**Required work**
Can you print the data exactly and leave out each image?

(Records from a data source)
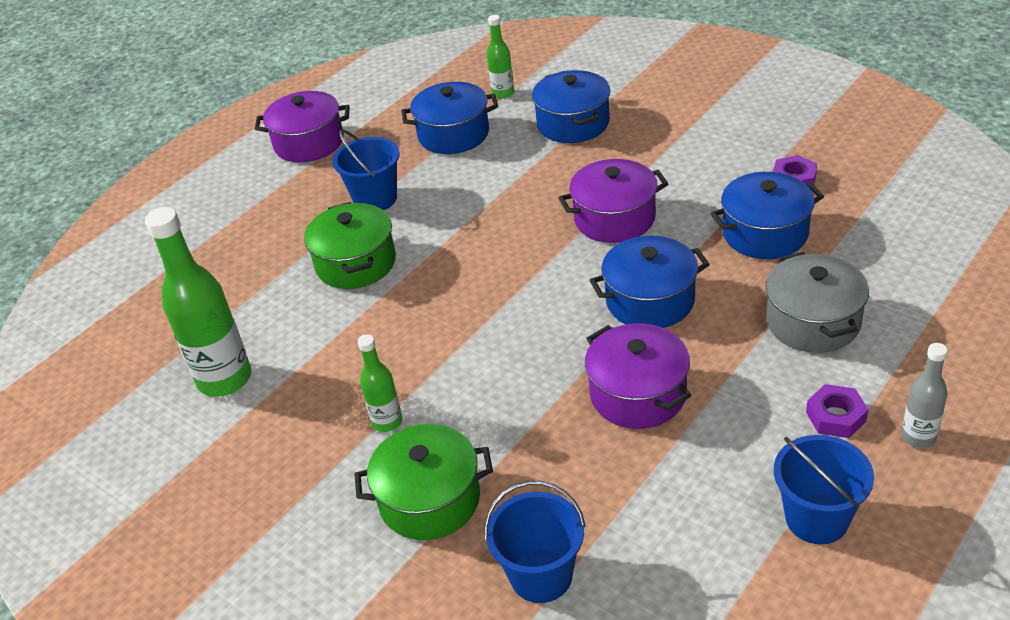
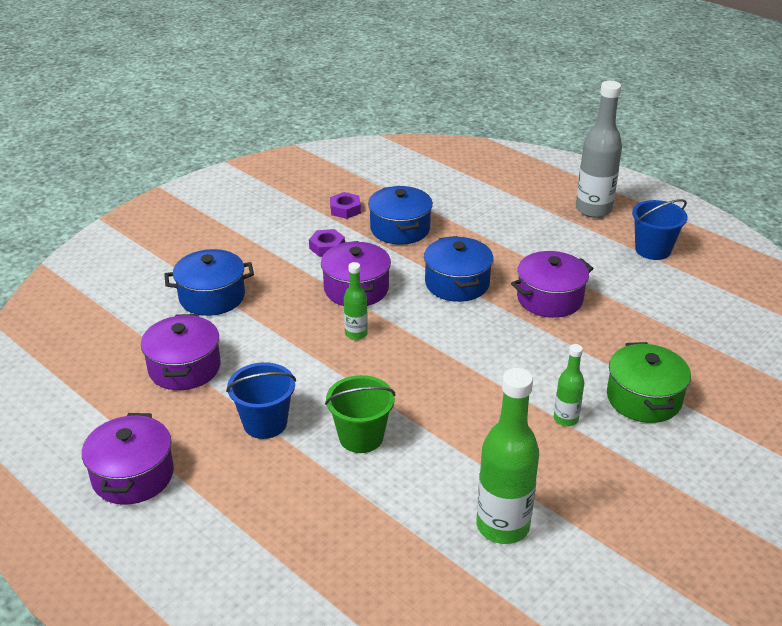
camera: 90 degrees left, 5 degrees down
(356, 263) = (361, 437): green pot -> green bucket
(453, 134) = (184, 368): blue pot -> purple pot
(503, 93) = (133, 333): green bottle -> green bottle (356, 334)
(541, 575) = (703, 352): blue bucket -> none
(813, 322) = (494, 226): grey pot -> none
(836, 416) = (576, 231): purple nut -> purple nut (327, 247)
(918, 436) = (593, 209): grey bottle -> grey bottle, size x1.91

**Problem solution**
camera: 90 degrees left, 5 degrees down
(356, 263) = (361, 437): green pot -> green bucket
(453, 134) = (184, 368): blue pot -> purple pot
(503, 93) = (133, 333): green bottle -> green bottle (356, 334)
(541, 575) = (703, 352): blue bucket -> none
(813, 322) = (494, 226): grey pot -> none
(836, 416) = (576, 231): purple nut -> purple nut (327, 247)
(918, 436) = (593, 209): grey bottle -> grey bottle, size x1.91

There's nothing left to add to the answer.